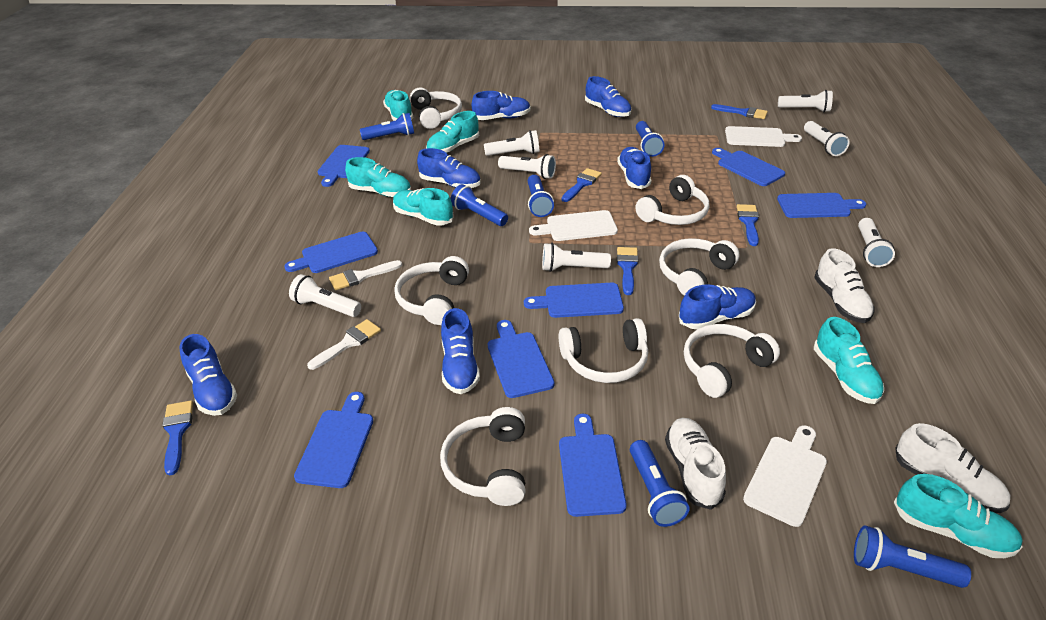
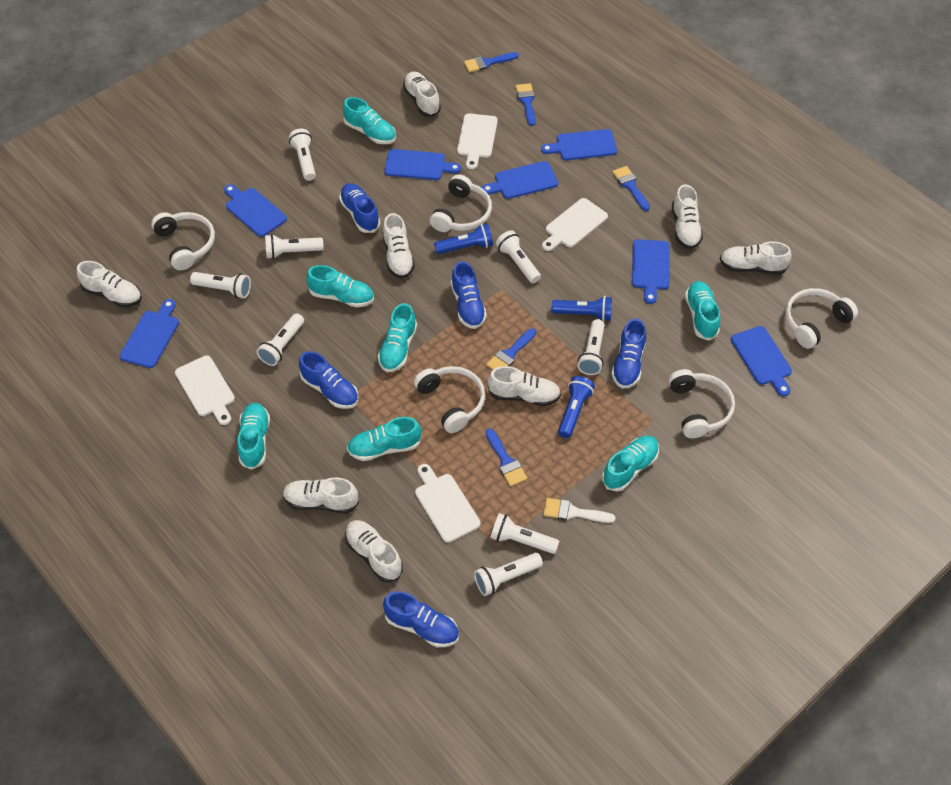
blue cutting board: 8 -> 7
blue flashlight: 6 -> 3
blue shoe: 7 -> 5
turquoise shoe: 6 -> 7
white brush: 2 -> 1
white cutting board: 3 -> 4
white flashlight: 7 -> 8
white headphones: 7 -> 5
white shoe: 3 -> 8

* _Problem description_
For the word "cutting", count the lines of the listing that hold it, and reply with the count by itself.

* _Solution for this problem_
2